▶ _Data for this task_
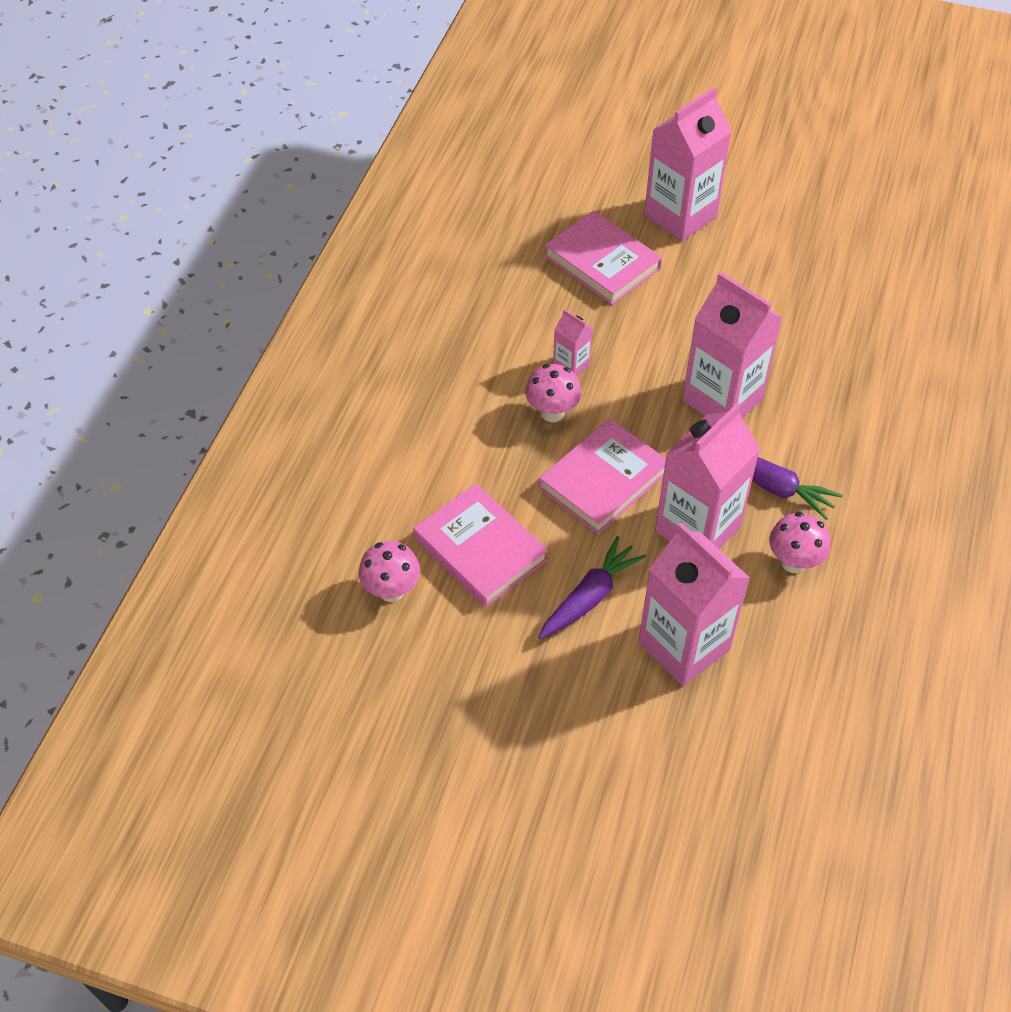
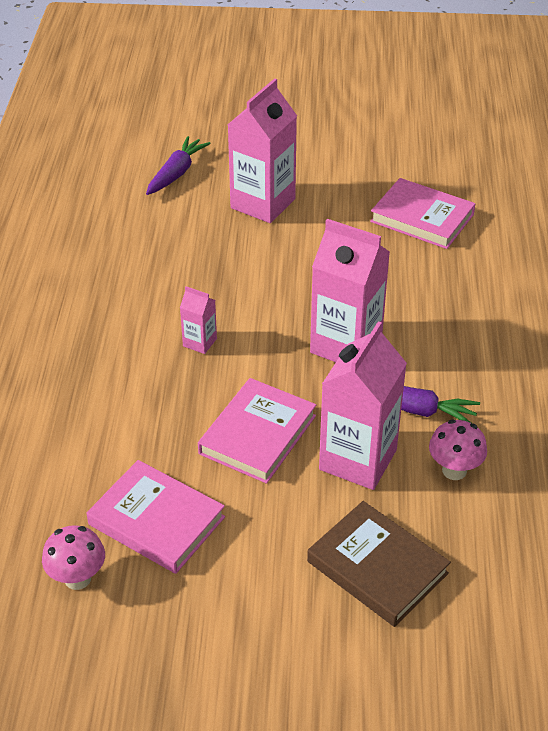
camera: 15 degrees left, 10 degrees down
(552, 412) = (193, 385): pink mushroom -> none
(589, 597) = (274, 542): purple carrot -> purple carrot (176, 173)
(602, 262) = (204, 252): pink book -> pink book (422, 218)
(684, 646) = (377, 567): pink carton -> brown book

▶ _To do_
Transcribe everything above exactly. Do not include the pictures.

▶ _Solved exercise_
camera: 15 degrees left, 10 degrees down
(552, 412) = (193, 385): pink mushroom -> none
(589, 597) = (274, 542): purple carrot -> purple carrot (176, 173)
(602, 262) = (204, 252): pink book -> pink book (422, 218)
(684, 646) = (377, 567): pink carton -> brown book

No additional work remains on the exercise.